» **Problem to work on**
Below are the records; count the lines that include the string "size" and give only that number.

» **Data supplied**
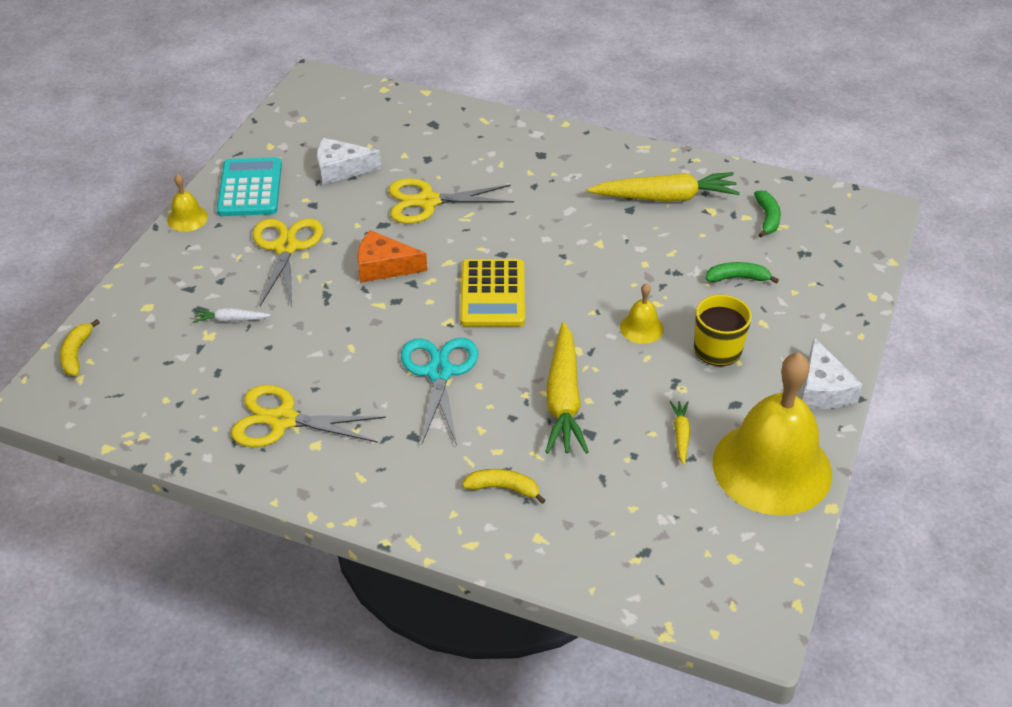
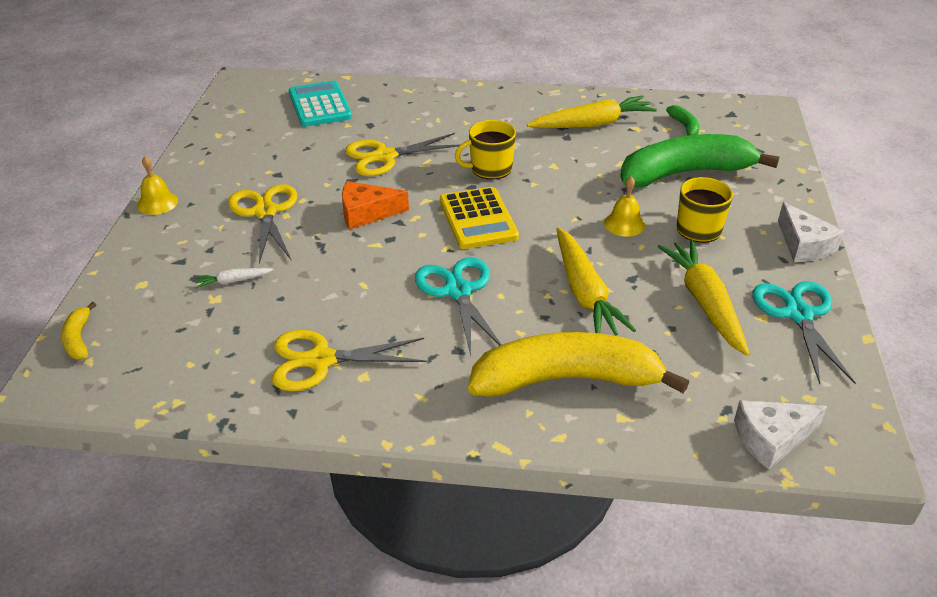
camera: 15 degrees left, 5 degrees down
(250, 188) = (211, 170): turquoise calculator -> turquoise calculator (320, 105)
(341, 169) = (293, 143): white cheese -> white cheese (771, 439)
(503, 488) = (566, 379): yellow banana -> yellow banana, size x2.49
(530, 235) = (490, 169): none -> yellow mug
(680, 435) = (705, 303): yellow carrot -> yellow carrot, size x2.18
(737, 278) = (685, 173): green banana -> green banana, size x2.49
(772, 467) = (798, 315): yellow bell -> turquoise scissors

» **Reply**
3